__EXERCISE DETAILS__: Scan the lines below for "none"; report the number of lines that contain it, and only that.

__MATERIAL FOR THIS TASK__:
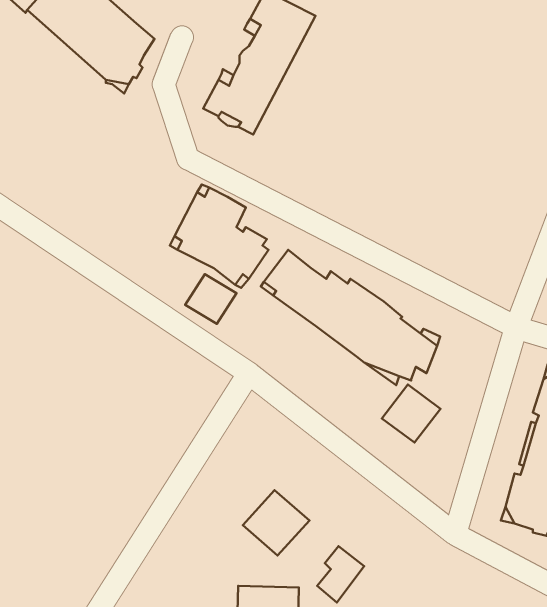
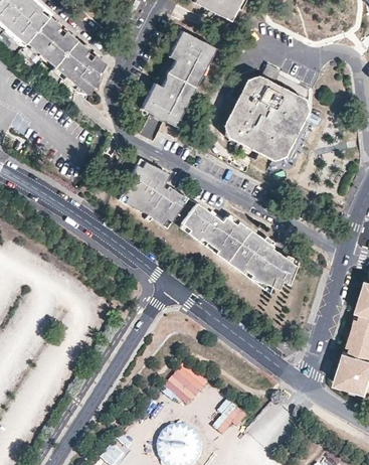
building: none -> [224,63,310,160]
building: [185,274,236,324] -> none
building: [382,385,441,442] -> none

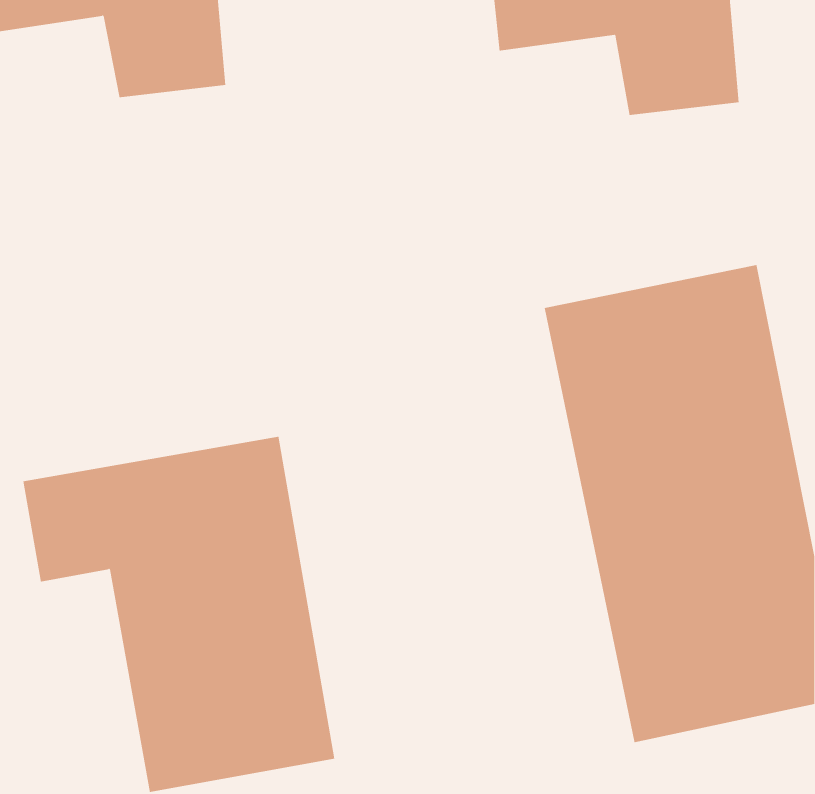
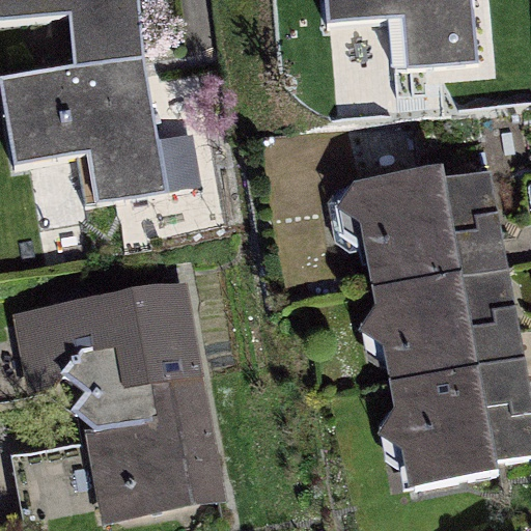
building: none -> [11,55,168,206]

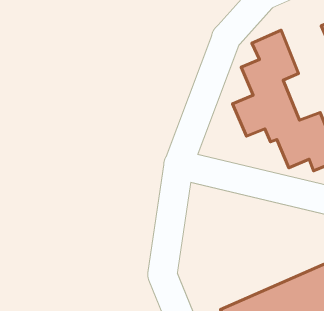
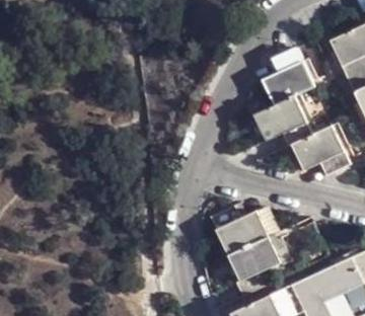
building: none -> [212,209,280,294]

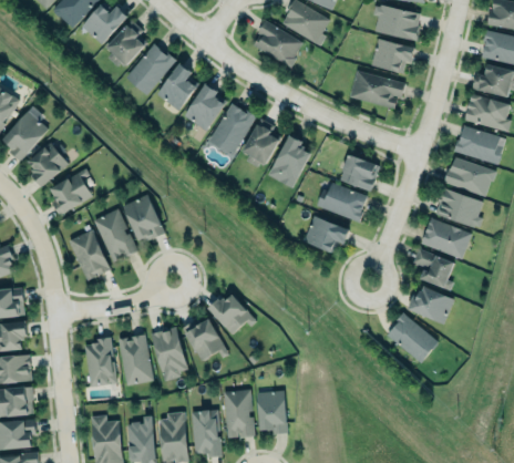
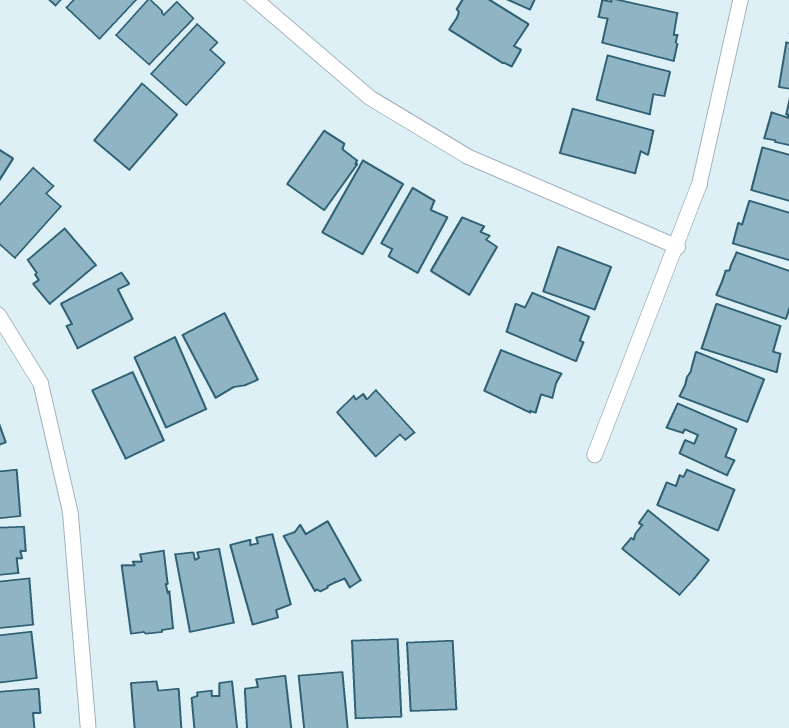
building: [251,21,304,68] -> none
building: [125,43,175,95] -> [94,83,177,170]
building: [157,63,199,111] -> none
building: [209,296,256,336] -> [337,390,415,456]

__ANSWER TO THIS PROBLEM__: 7